Object tracking records
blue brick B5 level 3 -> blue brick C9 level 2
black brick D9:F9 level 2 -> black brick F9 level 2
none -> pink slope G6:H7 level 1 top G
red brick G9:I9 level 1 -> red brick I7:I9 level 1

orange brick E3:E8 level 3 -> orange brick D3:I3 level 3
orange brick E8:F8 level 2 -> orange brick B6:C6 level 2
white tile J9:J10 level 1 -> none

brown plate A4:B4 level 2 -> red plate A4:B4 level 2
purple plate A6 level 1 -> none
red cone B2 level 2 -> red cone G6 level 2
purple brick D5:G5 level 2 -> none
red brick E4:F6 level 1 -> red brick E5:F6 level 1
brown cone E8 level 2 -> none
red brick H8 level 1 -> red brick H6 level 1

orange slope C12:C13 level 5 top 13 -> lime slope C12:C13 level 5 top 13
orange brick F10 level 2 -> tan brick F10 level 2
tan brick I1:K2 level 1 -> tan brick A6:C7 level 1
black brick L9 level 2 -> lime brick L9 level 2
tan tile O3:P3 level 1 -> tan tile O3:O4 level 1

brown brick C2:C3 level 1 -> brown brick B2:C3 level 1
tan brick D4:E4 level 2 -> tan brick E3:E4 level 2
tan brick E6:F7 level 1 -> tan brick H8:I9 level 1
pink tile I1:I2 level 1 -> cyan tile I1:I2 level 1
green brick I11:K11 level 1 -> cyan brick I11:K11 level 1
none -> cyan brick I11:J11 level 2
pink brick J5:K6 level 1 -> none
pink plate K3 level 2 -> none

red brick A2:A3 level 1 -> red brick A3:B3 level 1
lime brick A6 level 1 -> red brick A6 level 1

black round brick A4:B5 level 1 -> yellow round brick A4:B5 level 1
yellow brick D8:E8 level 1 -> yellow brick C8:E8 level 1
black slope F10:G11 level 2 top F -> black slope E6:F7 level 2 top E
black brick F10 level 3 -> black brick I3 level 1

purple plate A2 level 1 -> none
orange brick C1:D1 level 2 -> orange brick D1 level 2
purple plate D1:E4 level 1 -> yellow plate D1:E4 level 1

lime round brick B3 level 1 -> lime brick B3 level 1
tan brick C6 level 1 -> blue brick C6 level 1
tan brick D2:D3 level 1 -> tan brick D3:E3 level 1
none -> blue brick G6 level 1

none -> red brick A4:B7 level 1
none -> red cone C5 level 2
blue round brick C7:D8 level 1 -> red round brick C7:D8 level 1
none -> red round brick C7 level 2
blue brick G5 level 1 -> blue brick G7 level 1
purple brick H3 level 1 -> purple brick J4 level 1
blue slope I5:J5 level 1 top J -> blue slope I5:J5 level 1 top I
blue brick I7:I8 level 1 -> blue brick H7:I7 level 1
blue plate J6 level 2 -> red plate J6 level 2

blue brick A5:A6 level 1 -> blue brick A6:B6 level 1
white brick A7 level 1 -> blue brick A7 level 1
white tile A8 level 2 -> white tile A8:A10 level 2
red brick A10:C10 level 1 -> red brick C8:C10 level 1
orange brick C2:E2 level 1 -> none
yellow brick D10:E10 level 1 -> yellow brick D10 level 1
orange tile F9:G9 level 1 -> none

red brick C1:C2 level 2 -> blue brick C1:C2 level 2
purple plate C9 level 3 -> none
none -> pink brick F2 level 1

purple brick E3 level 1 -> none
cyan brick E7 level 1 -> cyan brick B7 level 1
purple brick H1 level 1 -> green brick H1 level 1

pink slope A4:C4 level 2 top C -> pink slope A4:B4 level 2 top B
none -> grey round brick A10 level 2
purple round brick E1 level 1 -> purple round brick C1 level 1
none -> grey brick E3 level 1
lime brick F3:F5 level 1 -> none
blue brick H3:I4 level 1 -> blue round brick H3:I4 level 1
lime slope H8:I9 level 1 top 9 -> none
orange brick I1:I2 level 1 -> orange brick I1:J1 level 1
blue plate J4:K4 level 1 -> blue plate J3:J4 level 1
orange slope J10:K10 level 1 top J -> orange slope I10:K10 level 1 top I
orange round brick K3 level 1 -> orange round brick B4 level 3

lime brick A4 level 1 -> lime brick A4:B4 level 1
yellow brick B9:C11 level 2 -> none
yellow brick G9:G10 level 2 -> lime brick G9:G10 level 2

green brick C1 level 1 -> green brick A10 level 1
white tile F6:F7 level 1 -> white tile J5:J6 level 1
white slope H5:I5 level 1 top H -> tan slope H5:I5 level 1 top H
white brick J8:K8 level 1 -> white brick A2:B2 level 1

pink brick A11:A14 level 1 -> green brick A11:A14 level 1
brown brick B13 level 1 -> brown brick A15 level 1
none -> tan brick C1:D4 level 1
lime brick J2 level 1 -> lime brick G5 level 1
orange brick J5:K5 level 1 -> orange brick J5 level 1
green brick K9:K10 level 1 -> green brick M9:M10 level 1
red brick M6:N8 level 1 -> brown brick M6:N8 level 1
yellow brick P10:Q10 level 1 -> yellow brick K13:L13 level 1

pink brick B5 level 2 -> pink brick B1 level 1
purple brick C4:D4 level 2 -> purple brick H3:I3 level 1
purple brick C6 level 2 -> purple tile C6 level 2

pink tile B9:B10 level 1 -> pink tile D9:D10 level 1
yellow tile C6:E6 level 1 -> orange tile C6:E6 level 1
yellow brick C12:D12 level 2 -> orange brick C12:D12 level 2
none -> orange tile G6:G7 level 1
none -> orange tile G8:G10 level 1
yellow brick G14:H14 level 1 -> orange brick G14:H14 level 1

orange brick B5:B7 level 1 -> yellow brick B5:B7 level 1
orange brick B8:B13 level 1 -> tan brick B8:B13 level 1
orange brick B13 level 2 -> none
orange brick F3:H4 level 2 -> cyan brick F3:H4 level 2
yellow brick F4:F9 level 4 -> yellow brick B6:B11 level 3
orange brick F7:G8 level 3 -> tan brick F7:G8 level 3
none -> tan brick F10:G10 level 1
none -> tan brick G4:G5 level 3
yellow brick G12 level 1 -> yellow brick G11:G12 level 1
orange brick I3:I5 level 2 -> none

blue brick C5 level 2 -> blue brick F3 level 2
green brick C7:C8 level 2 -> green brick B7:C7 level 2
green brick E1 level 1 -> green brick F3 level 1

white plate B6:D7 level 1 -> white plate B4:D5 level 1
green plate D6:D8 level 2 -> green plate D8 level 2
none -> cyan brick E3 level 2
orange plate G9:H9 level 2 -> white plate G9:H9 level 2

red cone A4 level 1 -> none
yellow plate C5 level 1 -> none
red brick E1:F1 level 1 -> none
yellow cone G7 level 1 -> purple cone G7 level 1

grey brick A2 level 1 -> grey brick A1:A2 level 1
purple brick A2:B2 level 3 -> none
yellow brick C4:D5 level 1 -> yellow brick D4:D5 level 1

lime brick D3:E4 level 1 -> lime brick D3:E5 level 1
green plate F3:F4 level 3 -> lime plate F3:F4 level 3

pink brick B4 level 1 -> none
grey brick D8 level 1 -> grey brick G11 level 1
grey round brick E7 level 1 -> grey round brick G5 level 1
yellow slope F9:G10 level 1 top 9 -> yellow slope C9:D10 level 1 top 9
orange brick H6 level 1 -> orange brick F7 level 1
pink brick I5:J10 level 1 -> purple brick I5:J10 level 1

→ Exercise
Return the records given above in their entirety, word for word.

→ Reply
blue brick B5 level 3 -> blue brick C9 level 2
black brick D9:F9 level 2 -> black brick F9 level 2
none -> pink slope G6:H7 level 1 top G
red brick G9:I9 level 1 -> red brick I7:I9 level 1

orange brick E3:E8 level 3 -> orange brick D3:I3 level 3
orange brick E8:F8 level 2 -> orange brick B6:C6 level 2
white tile J9:J10 level 1 -> none

brown plate A4:B4 level 2 -> red plate A4:B4 level 2
purple plate A6 level 1 -> none
red cone B2 level 2 -> red cone G6 level 2
purple brick D5:G5 level 2 -> none
red brick E4:F6 level 1 -> red brick E5:F6 level 1
brown cone E8 level 2 -> none
red brick H8 level 1 -> red brick H6 level 1

orange slope C12:C13 level 5 top 13 -> lime slope C12:C13 level 5 top 13
orange brick F10 level 2 -> tan brick F10 level 2
tan brick I1:K2 level 1 -> tan brick A6:C7 level 1
black brick L9 level 2 -> lime brick L9 level 2
tan tile O3:P3 level 1 -> tan tile O3:O4 level 1

brown brick C2:C3 level 1 -> brown brick B2:C3 level 1
tan brick D4:E4 level 2 -> tan brick E3:E4 level 2
tan brick E6:F7 level 1 -> tan brick H8:I9 level 1
pink tile I1:I2 level 1 -> cyan tile I1:I2 level 1
green brick I11:K11 level 1 -> cyan brick I11:K11 level 1
none -> cyan brick I11:J11 level 2
pink brick J5:K6 level 1 -> none
pink plate K3 level 2 -> none

red brick A2:A3 level 1 -> red brick A3:B3 level 1
lime brick A6 level 1 -> red brick A6 level 1

black round brick A4:B5 level 1 -> yellow round brick A4:B5 level 1
yellow brick D8:E8 level 1 -> yellow brick C8:E8 level 1
black slope F10:G11 level 2 top F -> black slope E6:F7 level 2 top E
black brick F10 level 3 -> black brick I3 level 1

purple plate A2 level 1 -> none
orange brick C1:D1 level 2 -> orange brick D1 level 2
purple plate D1:E4 level 1 -> yellow plate D1:E4 level 1

lime round brick B3 level 1 -> lime brick B3 level 1
tan brick C6 level 1 -> blue brick C6 level 1
tan brick D2:D3 level 1 -> tan brick D3:E3 level 1
none -> blue brick G6 level 1

none -> red brick A4:B7 level 1
none -> red cone C5 level 2
blue round brick C7:D8 level 1 -> red round brick C7:D8 level 1
none -> red round brick C7 level 2
blue brick G5 level 1 -> blue brick G7 level 1
purple brick H3 level 1 -> purple brick J4 level 1
blue slope I5:J5 level 1 top J -> blue slope I5:J5 level 1 top I
blue brick I7:I8 level 1 -> blue brick H7:I7 level 1
blue plate J6 level 2 -> red plate J6 level 2

blue brick A5:A6 level 1 -> blue brick A6:B6 level 1
white brick A7 level 1 -> blue brick A7 level 1
white tile A8 level 2 -> white tile A8:A10 level 2
red brick A10:C10 level 1 -> red brick C8:C10 level 1
orange brick C2:E2 level 1 -> none
yellow brick D10:E10 level 1 -> yellow brick D10 level 1
orange tile F9:G9 level 1 -> none

red brick C1:C2 level 2 -> blue brick C1:C2 level 2
purple plate C9 level 3 -> none
none -> pink brick F2 level 1

purple brick E3 level 1 -> none
cyan brick E7 level 1 -> cyan brick B7 level 1
purple brick H1 level 1 -> green brick H1 level 1

pink slope A4:C4 level 2 top C -> pink slope A4:B4 level 2 top B
none -> grey round brick A10 level 2
purple round brick E1 level 1 -> purple round brick C1 level 1
none -> grey brick E3 level 1
lime brick F3:F5 level 1 -> none
blue brick H3:I4 level 1 -> blue round brick H3:I4 level 1
lime slope H8:I9 level 1 top 9 -> none
orange brick I1:I2 level 1 -> orange brick I1:J1 level 1
blue plate J4:K4 level 1 -> blue plate J3:J4 level 1
orange slope J10:K10 level 1 top J -> orange slope I10:K10 level 1 top I
orange round brick K3 level 1 -> orange round brick B4 level 3

lime brick A4 level 1 -> lime brick A4:B4 level 1
yellow brick B9:C11 level 2 -> none
yellow brick G9:G10 level 2 -> lime brick G9:G10 level 2

green brick C1 level 1 -> green brick A10 level 1
white tile F6:F7 level 1 -> white tile J5:J6 level 1
white slope H5:I5 level 1 top H -> tan slope H5:I5 level 1 top H
white brick J8:K8 level 1 -> white brick A2:B2 level 1

pink brick A11:A14 level 1 -> green brick A11:A14 level 1
brown brick B13 level 1 -> brown brick A15 level 1
none -> tan brick C1:D4 level 1
lime brick J2 level 1 -> lime brick G5 level 1
orange brick J5:K5 level 1 -> orange brick J5 level 1
green brick K9:K10 level 1 -> green brick M9:M10 level 1
red brick M6:N8 level 1 -> brown brick M6:N8 level 1
yellow brick P10:Q10 level 1 -> yellow brick K13:L13 level 1

pink brick B5 level 2 -> pink brick B1 level 1
purple brick C4:D4 level 2 -> purple brick H3:I3 level 1
purple brick C6 level 2 -> purple tile C6 level 2

pink tile B9:B10 level 1 -> pink tile D9:D10 level 1
yellow tile C6:E6 level 1 -> orange tile C6:E6 level 1
yellow brick C12:D12 level 2 -> orange brick C12:D12 level 2
none -> orange tile G6:G7 level 1
none -> orange tile G8:G10 level 1
yellow brick G14:H14 level 1 -> orange brick G14:H14 level 1

orange brick B5:B7 level 1 -> yellow brick B5:B7 level 1
orange brick B8:B13 level 1 -> tan brick B8:B13 level 1
orange brick B13 level 2 -> none
orange brick F3:H4 level 2 -> cyan brick F3:H4 level 2
yellow brick F4:F9 level 4 -> yellow brick B6:B11 level 3
orange brick F7:G8 level 3 -> tan brick F7:G8 level 3
none -> tan brick F10:G10 level 1
none -> tan brick G4:G5 level 3
yellow brick G12 level 1 -> yellow brick G11:G12 level 1
orange brick I3:I5 level 2 -> none

blue brick C5 level 2 -> blue brick F3 level 2
green brick C7:C8 level 2 -> green brick B7:C7 level 2
green brick E1 level 1 -> green brick F3 level 1

white plate B6:D7 level 1 -> white plate B4:D5 level 1
green plate D6:D8 level 2 -> green plate D8 level 2
none -> cyan brick E3 level 2
orange plate G9:H9 level 2 -> white plate G9:H9 level 2

red cone A4 level 1 -> none
yellow plate C5 level 1 -> none
red brick E1:F1 level 1 -> none
yellow cone G7 level 1 -> purple cone G7 level 1

grey brick A2 level 1 -> grey brick A1:A2 level 1
purple brick A2:B2 level 3 -> none
yellow brick C4:D5 level 1 -> yellow brick D4:D5 level 1

lime brick D3:E4 level 1 -> lime brick D3:E5 level 1
green plate F3:F4 level 3 -> lime plate F3:F4 level 3

pink brick B4 level 1 -> none
grey brick D8 level 1 -> grey brick G11 level 1
grey round brick E7 level 1 -> grey round brick G5 level 1
yellow slope F9:G10 level 1 top 9 -> yellow slope C9:D10 level 1 top 9
orange brick H6 level 1 -> orange brick F7 level 1
pink brick I5:J10 level 1 -> purple brick I5:J10 level 1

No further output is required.